• Requirement:
In the records below, find the line with "C1: 470nF (+24V, GND) -> 470nF (+12V, GND)" and repeat exactly every line from it through the line with "R10: 3k (3V3, n11) -> 3k (n5, n11)". Pictures stay out.

• Dataset entries:

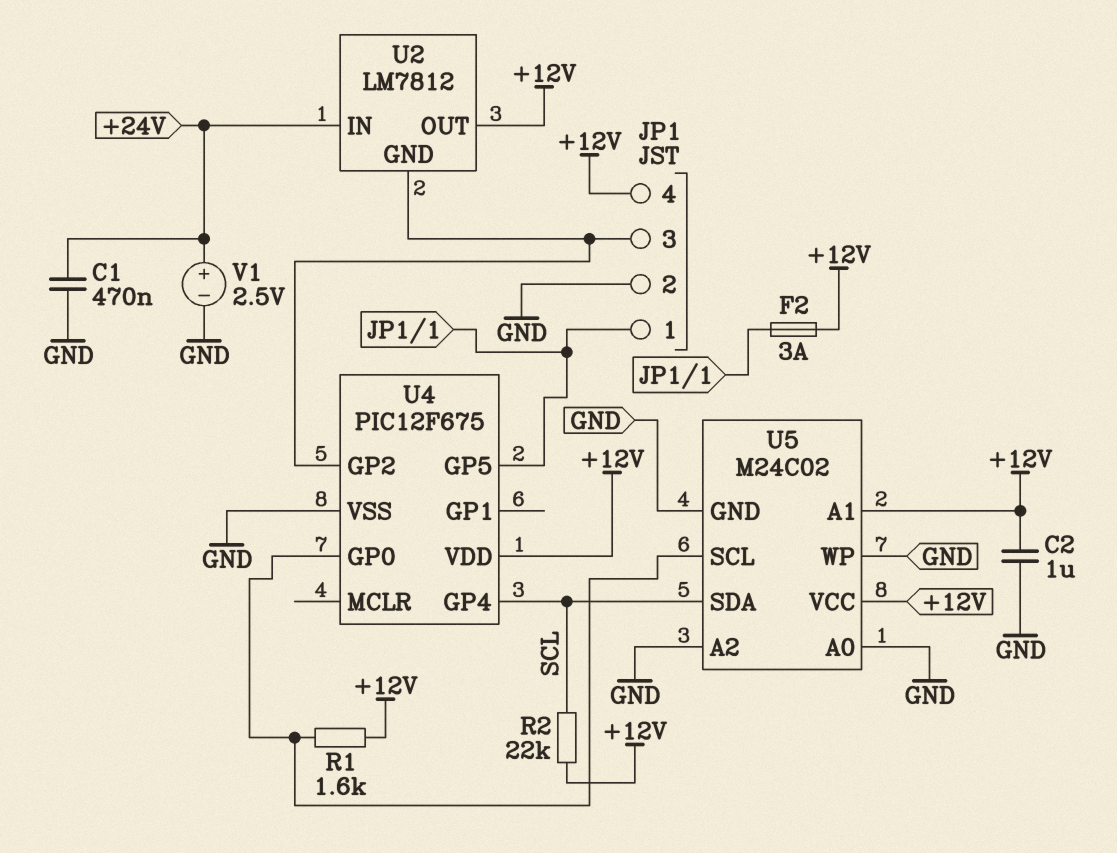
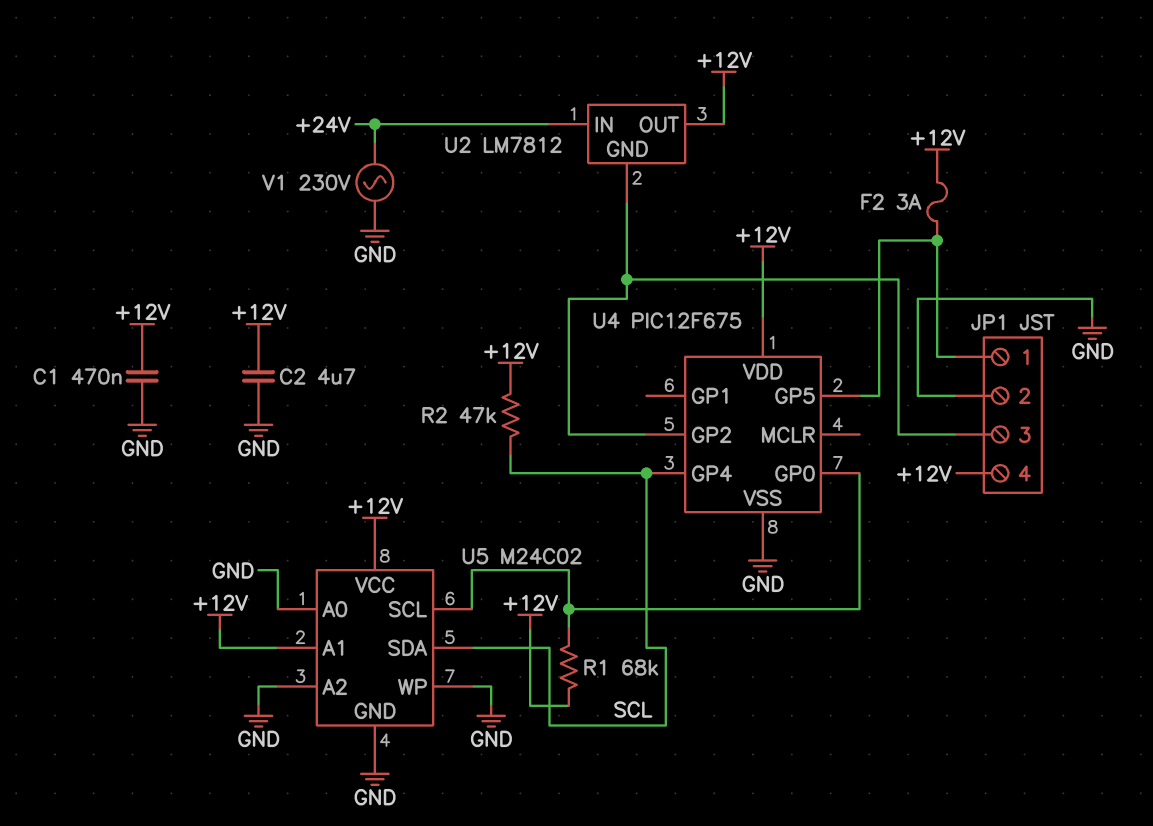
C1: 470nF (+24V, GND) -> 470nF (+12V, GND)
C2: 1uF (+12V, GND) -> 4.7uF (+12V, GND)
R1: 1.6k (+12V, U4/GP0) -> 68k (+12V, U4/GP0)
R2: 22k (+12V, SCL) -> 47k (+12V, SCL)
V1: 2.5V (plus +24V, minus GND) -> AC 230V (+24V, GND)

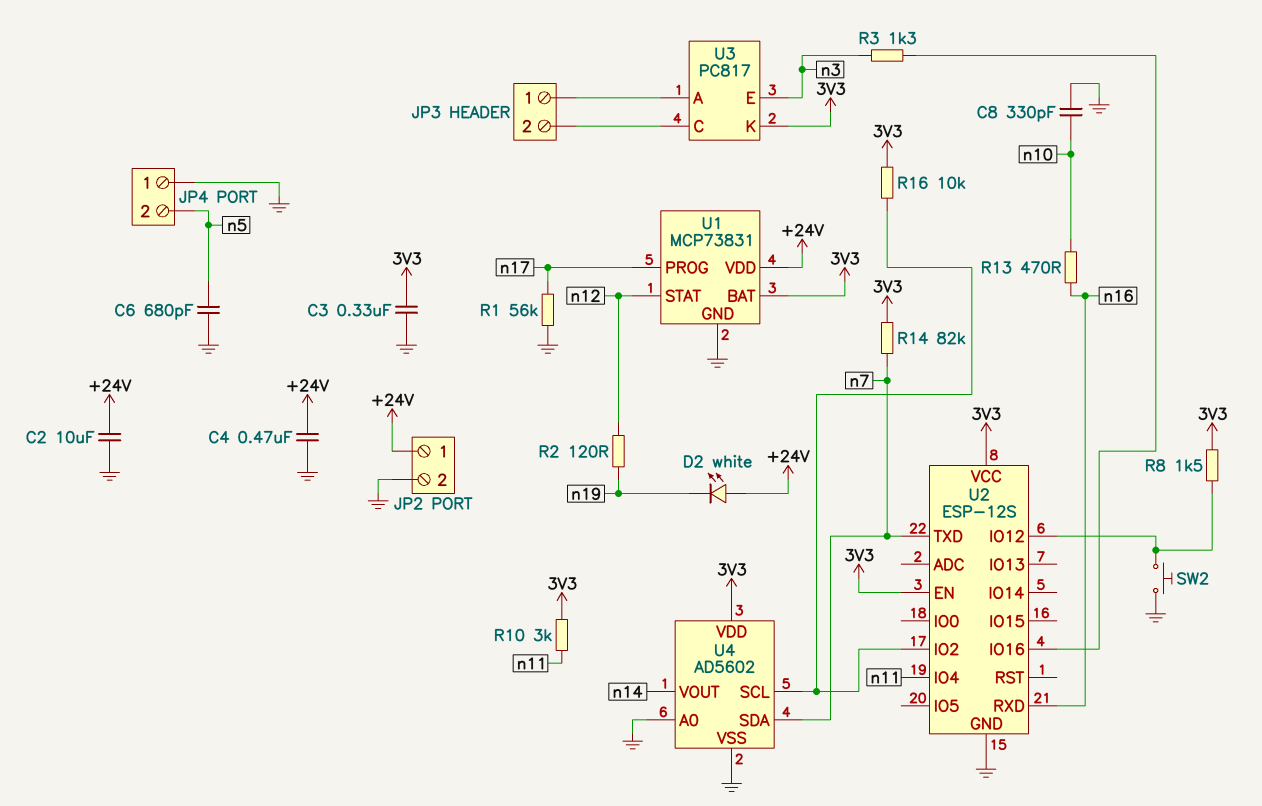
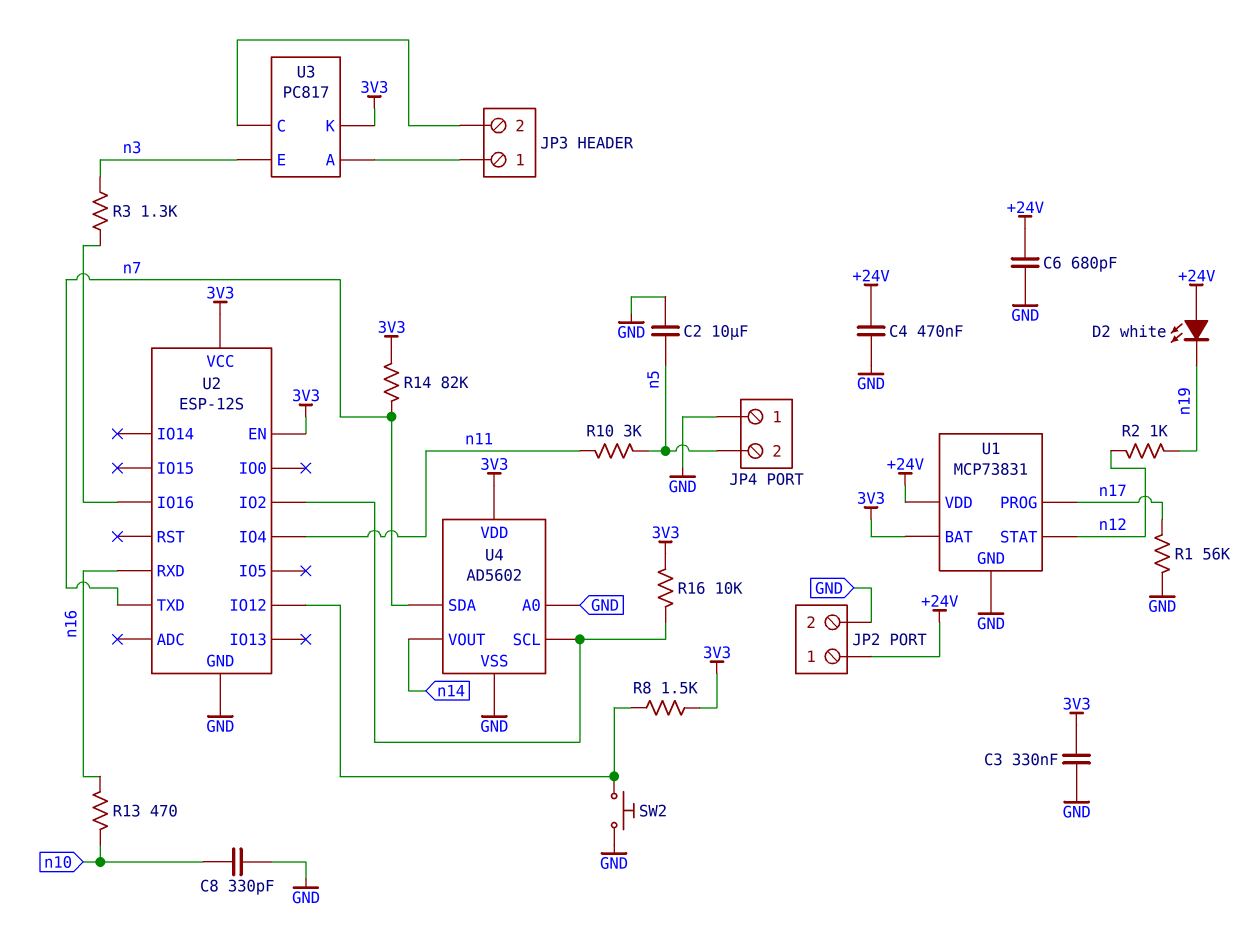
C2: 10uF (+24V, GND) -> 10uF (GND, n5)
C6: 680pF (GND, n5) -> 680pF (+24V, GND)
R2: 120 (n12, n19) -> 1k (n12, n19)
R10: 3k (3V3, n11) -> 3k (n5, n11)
---
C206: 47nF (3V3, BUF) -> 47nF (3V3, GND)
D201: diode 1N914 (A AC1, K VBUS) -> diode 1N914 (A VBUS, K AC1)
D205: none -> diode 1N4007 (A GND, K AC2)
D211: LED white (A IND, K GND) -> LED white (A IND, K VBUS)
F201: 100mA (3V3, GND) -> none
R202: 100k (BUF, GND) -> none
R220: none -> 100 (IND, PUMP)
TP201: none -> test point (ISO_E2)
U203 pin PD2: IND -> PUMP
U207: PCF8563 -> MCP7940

• Completed exercise:
C1: 470nF (+24V, GND) -> 470nF (+12V, GND)
C2: 1uF (+12V, GND) -> 4.7uF (+12V, GND)
R1: 1.6k (+12V, U4/GP0) -> 68k (+12V, U4/GP0)
R2: 22k (+12V, SCL) -> 47k (+12V, SCL)
V1: 2.5V (plus +24V, minus GND) -> AC 230V (+24V, GND)

C2: 10uF (+24V, GND) -> 10uF (GND, n5)
C6: 680pF (GND, n5) -> 680pF (+24V, GND)
R2: 120 (n12, n19) -> 1k (n12, n19)
R10: 3k (3V3, n11) -> 3k (n5, n11)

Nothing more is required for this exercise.